## WHAT TO PRODUCE
Every entry below should be returned exactly as it appears, with pictures left out.
** RECORD EXTRACTS follows **
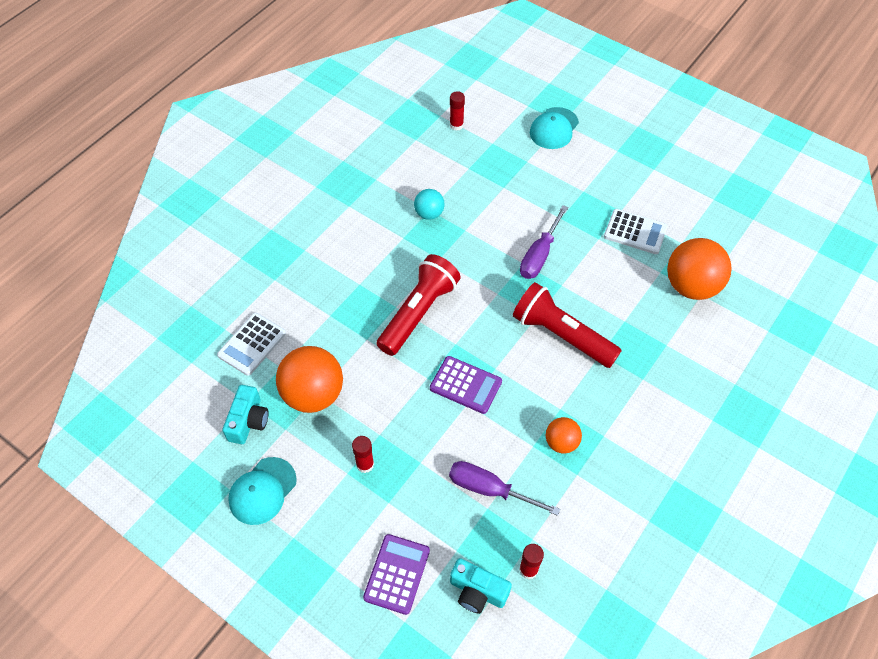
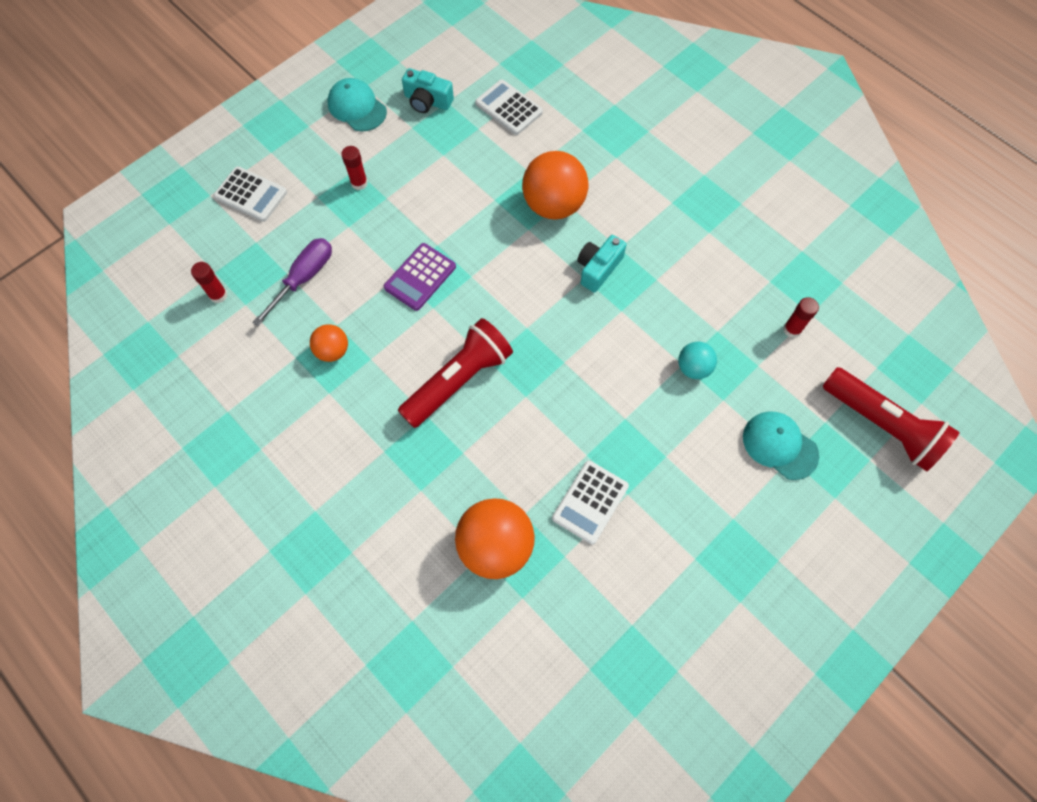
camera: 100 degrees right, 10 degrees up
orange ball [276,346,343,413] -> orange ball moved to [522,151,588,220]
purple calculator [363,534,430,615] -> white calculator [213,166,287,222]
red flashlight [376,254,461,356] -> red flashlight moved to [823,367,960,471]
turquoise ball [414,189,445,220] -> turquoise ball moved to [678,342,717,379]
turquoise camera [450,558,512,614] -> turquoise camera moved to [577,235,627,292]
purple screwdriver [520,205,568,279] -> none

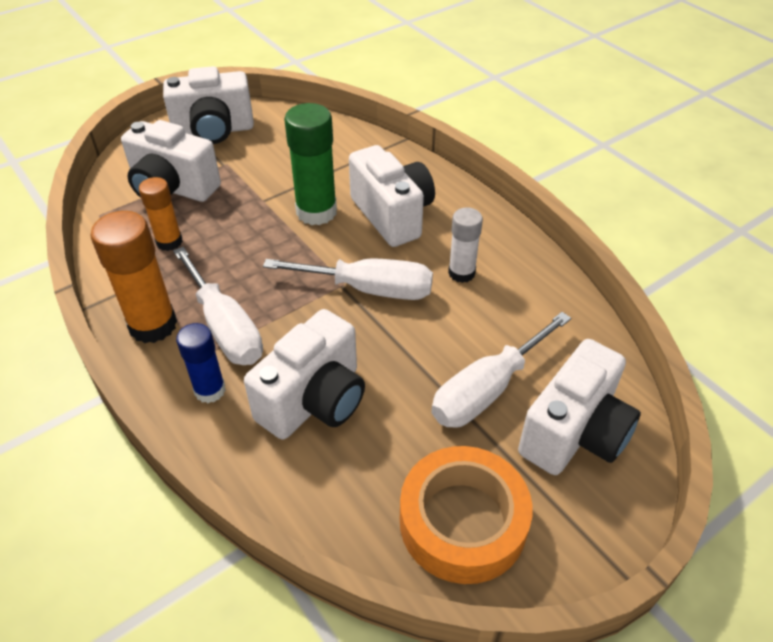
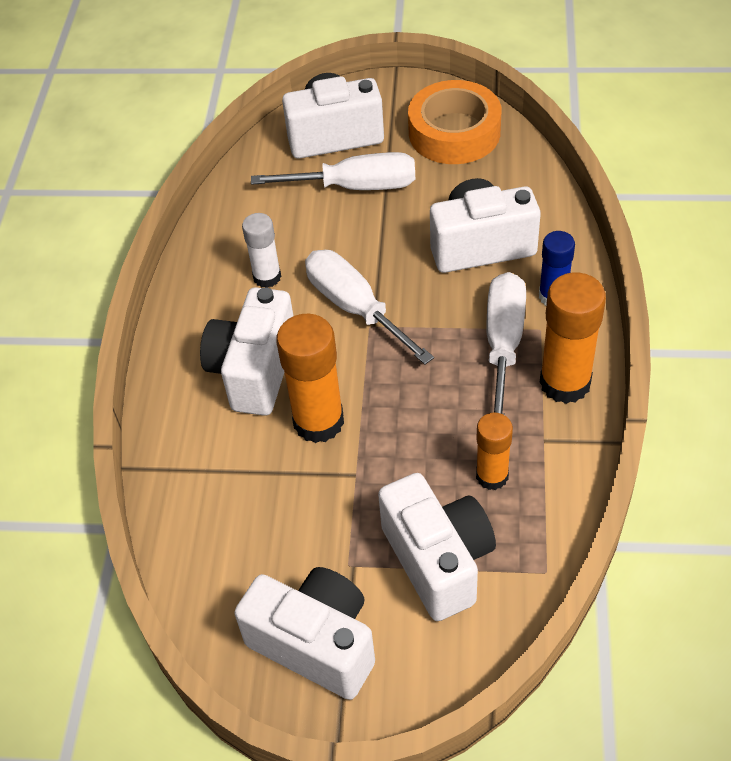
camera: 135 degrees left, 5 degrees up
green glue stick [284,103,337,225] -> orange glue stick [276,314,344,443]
** End of RECORD EXTRACTS **
## EXERCISE RESULT
camera: 100 degrees right, 10 degrees up
orange ball [276,346,343,413] -> orange ball moved to [522,151,588,220]
purple calculator [363,534,430,615] -> white calculator [213,166,287,222]
red flashlight [376,254,461,356] -> red flashlight moved to [823,367,960,471]
turquoise ball [414,189,445,220] -> turquoise ball moved to [678,342,717,379]
turquoise camera [450,558,512,614] -> turquoise camera moved to [577,235,627,292]
purple screwdriver [520,205,568,279] -> none

camera: 135 degrees left, 5 degrees up
green glue stick [284,103,337,225] -> orange glue stick [276,314,344,443]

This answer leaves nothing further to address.